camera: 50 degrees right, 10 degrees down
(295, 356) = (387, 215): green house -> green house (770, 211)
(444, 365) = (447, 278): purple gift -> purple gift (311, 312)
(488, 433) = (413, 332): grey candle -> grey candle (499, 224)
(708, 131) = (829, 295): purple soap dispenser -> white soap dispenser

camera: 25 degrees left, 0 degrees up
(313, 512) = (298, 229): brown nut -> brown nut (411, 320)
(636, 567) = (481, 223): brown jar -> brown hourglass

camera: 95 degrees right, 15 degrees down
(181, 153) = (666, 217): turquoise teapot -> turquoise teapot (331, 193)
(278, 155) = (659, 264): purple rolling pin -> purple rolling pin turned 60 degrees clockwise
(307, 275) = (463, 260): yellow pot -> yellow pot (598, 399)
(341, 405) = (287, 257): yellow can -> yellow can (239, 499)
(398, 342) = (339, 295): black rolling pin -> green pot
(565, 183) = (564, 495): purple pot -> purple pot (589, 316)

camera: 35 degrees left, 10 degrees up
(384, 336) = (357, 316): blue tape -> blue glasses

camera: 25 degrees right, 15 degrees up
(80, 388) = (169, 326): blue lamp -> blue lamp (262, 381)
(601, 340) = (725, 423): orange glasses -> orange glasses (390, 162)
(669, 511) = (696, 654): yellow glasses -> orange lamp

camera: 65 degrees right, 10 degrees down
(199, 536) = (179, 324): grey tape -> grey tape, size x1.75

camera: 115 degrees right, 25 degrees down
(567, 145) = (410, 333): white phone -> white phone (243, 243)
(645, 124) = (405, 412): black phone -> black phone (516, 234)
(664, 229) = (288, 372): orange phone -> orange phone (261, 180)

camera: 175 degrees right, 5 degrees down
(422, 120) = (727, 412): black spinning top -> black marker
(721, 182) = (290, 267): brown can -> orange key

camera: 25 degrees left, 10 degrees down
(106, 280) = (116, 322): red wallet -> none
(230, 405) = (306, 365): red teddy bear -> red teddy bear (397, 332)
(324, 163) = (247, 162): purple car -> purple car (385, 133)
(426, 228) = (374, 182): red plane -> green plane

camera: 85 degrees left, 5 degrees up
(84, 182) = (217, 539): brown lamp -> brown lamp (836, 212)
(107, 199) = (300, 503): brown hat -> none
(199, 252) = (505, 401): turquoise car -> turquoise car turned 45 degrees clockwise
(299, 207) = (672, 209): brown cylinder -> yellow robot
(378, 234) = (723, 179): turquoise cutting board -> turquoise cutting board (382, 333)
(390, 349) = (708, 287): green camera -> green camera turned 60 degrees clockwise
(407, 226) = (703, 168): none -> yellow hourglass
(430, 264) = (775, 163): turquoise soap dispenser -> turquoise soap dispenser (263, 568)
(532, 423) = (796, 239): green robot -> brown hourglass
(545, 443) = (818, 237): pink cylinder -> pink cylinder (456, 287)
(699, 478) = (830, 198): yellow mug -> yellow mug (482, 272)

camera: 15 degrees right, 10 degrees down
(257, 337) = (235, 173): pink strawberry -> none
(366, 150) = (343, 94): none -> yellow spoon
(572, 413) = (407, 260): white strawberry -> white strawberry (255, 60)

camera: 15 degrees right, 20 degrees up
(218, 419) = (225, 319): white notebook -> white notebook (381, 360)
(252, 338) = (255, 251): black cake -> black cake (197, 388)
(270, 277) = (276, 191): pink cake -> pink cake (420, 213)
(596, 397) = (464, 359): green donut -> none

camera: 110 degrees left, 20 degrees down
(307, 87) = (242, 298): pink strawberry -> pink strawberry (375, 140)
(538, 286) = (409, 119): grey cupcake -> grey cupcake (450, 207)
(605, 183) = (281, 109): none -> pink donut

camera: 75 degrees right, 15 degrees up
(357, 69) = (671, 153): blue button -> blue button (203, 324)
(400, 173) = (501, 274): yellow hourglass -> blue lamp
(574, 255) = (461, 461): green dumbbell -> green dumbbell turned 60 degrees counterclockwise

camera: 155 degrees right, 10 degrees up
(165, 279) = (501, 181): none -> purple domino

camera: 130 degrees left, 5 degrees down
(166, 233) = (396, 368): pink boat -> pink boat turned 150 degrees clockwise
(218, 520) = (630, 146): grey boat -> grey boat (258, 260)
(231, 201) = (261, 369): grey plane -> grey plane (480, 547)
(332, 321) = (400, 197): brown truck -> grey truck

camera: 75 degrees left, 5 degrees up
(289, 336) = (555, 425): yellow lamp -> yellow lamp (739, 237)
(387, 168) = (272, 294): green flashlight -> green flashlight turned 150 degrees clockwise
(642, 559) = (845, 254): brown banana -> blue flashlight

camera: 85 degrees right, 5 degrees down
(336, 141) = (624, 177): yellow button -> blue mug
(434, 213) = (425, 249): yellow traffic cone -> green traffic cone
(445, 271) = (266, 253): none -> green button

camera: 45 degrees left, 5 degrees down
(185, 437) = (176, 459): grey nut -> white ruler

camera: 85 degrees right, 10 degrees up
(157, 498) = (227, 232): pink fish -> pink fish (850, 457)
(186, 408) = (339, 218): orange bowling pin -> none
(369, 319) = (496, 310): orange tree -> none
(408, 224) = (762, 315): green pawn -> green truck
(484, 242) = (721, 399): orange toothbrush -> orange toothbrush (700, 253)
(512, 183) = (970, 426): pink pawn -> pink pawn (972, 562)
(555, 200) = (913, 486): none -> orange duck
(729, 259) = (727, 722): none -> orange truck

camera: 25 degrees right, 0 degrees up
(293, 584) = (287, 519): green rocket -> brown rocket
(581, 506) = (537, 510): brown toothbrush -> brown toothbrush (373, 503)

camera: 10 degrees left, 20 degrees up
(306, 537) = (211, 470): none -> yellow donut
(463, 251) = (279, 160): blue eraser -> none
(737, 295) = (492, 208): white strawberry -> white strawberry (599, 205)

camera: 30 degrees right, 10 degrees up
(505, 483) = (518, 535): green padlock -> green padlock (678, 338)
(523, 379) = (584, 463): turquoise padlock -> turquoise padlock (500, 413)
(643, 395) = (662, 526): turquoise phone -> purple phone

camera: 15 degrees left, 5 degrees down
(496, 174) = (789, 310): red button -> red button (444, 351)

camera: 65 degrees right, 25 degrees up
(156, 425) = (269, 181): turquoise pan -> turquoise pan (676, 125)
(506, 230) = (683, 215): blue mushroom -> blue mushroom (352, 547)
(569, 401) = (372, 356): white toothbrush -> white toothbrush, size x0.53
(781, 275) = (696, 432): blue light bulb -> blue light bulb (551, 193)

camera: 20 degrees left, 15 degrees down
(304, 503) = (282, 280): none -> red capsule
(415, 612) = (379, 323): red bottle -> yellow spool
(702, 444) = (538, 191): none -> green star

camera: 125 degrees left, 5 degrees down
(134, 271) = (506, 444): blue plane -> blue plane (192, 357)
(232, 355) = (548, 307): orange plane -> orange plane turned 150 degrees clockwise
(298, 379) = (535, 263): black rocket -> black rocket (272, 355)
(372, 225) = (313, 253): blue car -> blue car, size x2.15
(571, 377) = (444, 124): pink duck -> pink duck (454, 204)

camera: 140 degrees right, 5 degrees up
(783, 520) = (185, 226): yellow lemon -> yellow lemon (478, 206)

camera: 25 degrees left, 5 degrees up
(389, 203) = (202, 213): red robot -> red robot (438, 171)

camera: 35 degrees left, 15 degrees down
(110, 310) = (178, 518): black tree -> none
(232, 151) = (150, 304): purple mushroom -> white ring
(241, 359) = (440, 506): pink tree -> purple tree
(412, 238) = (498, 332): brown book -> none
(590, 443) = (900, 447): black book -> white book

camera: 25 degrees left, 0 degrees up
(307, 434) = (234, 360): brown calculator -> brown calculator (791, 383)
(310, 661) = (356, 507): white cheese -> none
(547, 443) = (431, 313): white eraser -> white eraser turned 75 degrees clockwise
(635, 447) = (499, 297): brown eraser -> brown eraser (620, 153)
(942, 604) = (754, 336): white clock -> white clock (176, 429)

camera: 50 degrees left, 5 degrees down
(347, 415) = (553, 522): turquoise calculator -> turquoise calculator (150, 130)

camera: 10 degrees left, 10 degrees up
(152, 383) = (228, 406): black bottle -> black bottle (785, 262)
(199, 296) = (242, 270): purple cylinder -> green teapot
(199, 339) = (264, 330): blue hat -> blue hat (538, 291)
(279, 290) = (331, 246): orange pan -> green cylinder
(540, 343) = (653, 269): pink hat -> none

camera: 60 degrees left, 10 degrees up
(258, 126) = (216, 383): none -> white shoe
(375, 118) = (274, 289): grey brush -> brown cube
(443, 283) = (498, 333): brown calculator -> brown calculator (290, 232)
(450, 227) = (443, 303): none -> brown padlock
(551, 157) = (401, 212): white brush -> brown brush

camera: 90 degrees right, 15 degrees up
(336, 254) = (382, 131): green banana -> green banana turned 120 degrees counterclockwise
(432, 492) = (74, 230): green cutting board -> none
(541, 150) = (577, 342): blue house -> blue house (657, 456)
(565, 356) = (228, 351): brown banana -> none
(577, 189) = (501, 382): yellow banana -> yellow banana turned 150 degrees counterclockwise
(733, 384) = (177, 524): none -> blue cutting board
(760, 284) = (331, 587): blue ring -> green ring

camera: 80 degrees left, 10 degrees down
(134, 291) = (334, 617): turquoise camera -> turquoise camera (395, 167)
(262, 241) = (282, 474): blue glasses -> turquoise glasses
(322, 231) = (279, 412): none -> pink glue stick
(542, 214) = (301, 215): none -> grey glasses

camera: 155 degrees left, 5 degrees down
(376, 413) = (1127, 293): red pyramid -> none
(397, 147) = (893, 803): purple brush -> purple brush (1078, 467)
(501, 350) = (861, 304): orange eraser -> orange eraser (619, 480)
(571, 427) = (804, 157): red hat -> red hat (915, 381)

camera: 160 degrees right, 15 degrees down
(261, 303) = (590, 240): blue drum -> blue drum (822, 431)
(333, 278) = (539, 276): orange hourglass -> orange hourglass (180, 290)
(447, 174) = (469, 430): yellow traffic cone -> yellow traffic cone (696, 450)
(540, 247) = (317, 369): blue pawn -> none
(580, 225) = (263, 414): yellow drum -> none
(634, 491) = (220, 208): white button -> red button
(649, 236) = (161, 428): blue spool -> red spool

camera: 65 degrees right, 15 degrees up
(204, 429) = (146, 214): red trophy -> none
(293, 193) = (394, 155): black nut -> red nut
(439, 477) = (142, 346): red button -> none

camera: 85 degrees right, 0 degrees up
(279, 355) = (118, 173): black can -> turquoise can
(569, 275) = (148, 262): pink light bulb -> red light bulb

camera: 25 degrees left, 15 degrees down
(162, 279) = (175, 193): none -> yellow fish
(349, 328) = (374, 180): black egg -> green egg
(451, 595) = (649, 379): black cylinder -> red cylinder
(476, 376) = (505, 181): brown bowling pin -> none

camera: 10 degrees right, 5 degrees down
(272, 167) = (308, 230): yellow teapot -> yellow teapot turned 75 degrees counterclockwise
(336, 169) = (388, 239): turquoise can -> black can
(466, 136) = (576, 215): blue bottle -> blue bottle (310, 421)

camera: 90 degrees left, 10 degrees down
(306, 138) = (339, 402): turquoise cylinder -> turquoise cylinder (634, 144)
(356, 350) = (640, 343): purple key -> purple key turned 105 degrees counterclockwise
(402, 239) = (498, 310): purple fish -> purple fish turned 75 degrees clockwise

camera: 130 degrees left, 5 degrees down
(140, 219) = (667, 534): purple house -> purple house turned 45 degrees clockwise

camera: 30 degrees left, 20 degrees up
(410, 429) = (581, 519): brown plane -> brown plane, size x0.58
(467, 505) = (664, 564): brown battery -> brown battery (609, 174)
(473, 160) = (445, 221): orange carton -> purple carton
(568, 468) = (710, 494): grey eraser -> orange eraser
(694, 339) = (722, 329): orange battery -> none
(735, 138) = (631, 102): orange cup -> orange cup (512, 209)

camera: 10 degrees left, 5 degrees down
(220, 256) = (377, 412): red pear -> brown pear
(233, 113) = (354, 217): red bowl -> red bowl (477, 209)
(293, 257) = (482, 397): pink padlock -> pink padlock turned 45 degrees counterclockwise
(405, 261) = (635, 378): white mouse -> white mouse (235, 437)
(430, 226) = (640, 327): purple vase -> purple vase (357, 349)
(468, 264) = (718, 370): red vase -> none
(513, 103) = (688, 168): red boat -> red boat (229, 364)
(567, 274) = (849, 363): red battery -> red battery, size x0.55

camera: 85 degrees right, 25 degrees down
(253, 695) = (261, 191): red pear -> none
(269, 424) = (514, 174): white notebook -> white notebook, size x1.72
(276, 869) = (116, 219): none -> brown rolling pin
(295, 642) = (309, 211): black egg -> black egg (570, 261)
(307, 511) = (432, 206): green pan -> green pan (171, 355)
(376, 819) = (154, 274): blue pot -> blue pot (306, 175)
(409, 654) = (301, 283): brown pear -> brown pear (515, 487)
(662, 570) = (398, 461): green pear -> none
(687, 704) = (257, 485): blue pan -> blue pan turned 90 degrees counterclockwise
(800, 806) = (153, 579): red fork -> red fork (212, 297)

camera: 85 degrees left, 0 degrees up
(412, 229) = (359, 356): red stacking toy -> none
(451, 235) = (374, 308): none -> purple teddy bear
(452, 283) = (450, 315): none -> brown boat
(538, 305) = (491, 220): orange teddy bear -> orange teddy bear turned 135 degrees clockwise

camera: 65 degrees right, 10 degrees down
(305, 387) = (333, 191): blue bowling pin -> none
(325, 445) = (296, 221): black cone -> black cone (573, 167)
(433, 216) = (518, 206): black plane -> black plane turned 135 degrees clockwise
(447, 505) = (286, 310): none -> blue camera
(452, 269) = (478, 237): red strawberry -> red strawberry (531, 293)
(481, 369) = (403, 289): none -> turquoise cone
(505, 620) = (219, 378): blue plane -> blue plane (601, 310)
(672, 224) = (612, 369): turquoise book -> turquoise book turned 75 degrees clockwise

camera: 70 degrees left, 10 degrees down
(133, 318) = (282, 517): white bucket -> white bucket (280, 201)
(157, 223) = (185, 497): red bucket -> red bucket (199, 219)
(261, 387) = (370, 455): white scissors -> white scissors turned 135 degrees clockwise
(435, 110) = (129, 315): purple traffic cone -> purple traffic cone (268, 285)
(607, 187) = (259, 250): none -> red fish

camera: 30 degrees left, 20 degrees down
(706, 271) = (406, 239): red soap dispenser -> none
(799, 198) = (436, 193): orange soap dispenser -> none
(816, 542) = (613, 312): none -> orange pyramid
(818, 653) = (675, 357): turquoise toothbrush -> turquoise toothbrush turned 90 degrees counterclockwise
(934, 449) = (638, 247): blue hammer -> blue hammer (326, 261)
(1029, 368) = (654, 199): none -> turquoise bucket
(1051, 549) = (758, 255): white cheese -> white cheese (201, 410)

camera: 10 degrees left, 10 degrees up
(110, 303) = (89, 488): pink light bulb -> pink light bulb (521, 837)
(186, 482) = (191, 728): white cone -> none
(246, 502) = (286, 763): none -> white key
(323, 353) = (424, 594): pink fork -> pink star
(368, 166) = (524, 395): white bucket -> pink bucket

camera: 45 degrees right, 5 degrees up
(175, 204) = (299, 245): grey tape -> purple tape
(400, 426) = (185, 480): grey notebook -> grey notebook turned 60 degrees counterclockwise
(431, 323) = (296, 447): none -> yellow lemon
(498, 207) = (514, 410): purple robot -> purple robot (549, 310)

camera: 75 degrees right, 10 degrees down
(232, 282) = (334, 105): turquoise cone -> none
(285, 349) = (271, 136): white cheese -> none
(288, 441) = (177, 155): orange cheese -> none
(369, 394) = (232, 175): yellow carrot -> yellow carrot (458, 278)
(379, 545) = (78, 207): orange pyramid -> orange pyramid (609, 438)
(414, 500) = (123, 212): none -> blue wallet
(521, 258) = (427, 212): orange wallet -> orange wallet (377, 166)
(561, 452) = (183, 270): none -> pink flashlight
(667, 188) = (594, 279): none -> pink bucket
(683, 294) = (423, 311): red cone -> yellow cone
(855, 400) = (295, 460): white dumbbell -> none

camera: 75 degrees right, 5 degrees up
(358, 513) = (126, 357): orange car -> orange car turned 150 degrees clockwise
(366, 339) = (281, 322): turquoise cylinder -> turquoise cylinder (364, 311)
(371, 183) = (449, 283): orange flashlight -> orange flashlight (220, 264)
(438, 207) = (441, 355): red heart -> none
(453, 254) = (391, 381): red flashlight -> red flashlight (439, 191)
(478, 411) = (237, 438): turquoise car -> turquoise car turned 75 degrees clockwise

Problem to solve =
Every line of the material that holds "fish" should be copied out as the answer.

Answer =
(157, 498) = (227, 232): pink fish -> pink fish (850, 457)
(162, 279) = (175, 193): none -> yellow fish
(402, 239) = (498, 310): purple fish -> purple fish turned 75 degrees clockwise
(607, 187) = (259, 250): none -> red fish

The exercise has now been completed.